(Beginning of Record set)

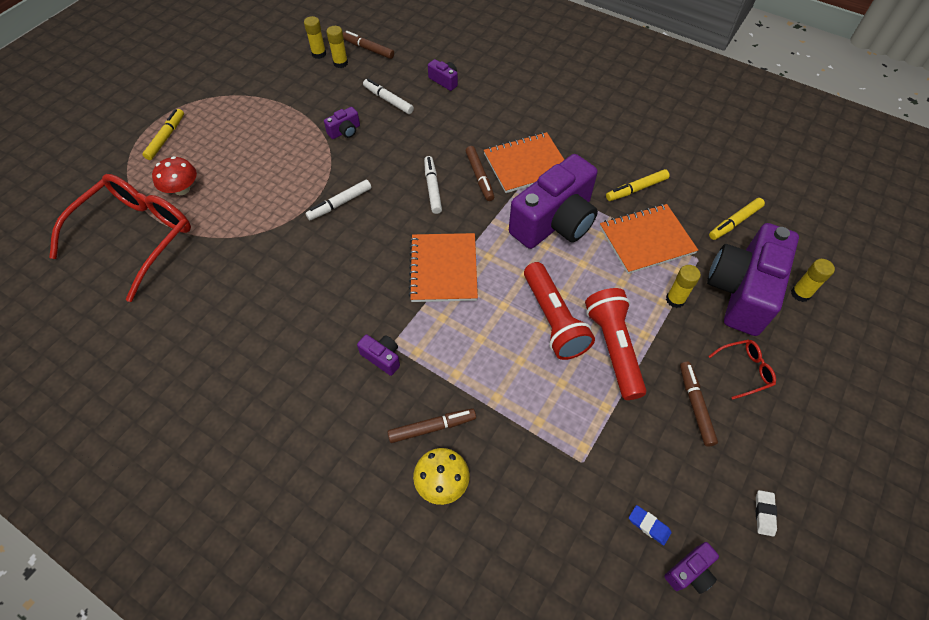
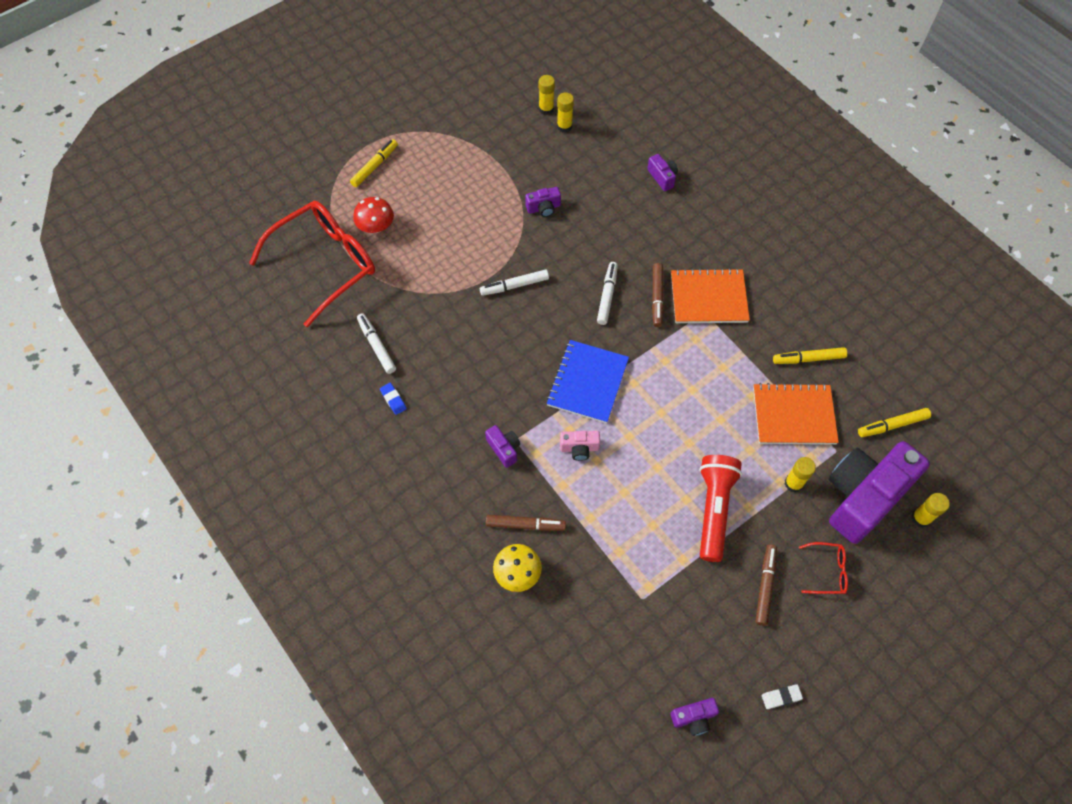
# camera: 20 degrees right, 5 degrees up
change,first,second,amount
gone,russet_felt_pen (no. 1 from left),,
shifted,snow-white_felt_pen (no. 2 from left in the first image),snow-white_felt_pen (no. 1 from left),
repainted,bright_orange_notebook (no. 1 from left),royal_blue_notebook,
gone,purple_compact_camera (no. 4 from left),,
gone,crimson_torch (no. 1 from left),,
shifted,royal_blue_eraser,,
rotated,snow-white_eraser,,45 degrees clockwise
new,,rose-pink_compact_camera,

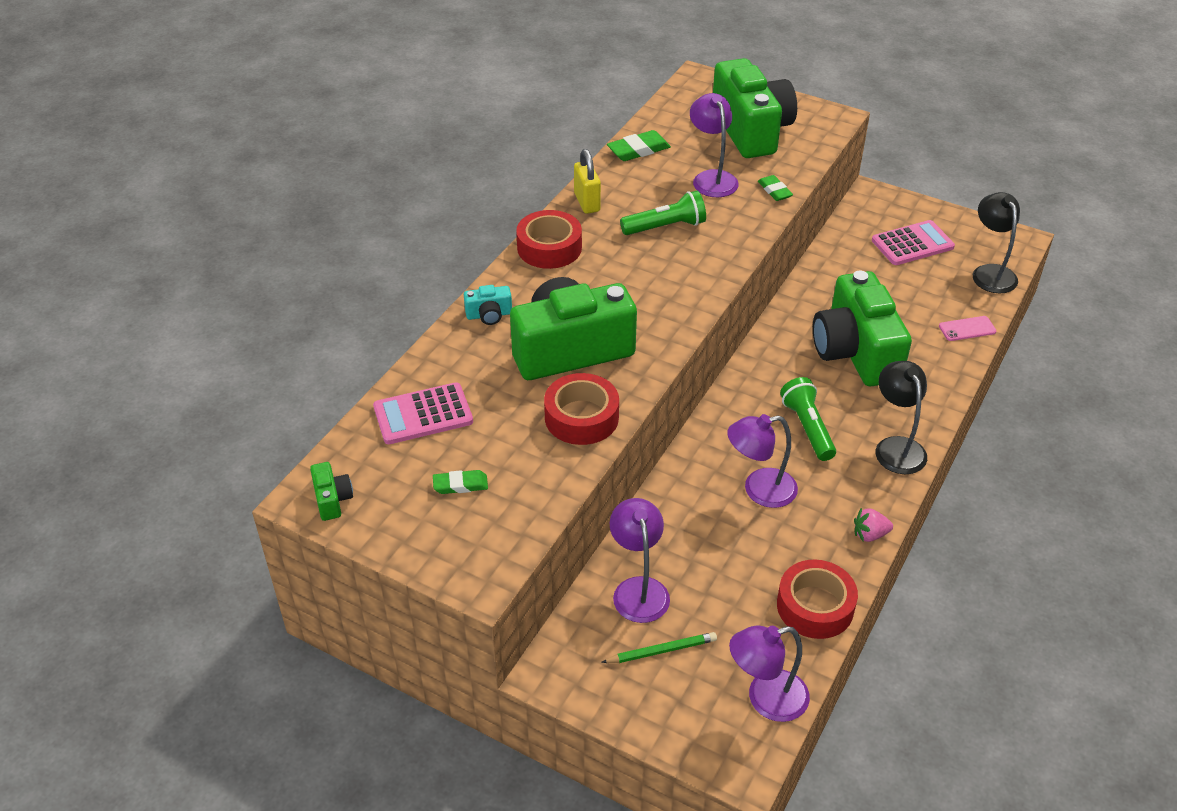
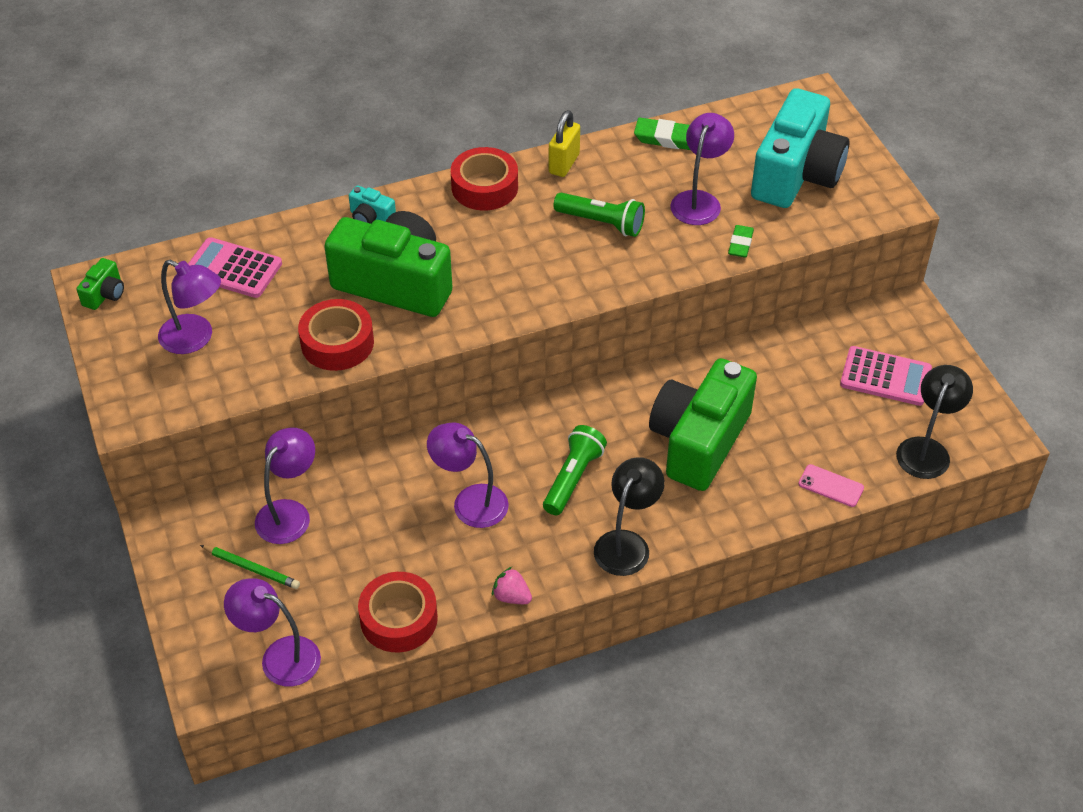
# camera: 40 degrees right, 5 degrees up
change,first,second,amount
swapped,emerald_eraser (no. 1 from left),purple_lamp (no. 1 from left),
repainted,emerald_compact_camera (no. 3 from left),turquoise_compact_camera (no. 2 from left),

(End of Record set)

** Brief **
Set the material above down again word for word. Include none of its pictures.

** Response to the task **
# camera: 20 degrees right, 5 degrees up
change,first,second,amount
gone,russet_felt_pen (no. 1 from left),,
shifted,snow-white_felt_pen (no. 2 from left in the first image),snow-white_felt_pen (no. 1 from left),
repainted,bright_orange_notebook (no. 1 from left),royal_blue_notebook,
gone,purple_compact_camera (no. 4 from left),,
gone,crimson_torch (no. 1 from left),,
shifted,royal_blue_eraser,,
rotated,snow-white_eraser,,45 degrees clockwise
new,,rose-pink_compact_camera,

# camera: 40 degrees right, 5 degrees up
change,first,second,amount
swapped,emerald_eraser (no. 1 from left),purple_lamp (no. 1 from left),
repainted,emerald_compact_camera (no. 3 from left),turquoise_compact_camera (no. 2 from left),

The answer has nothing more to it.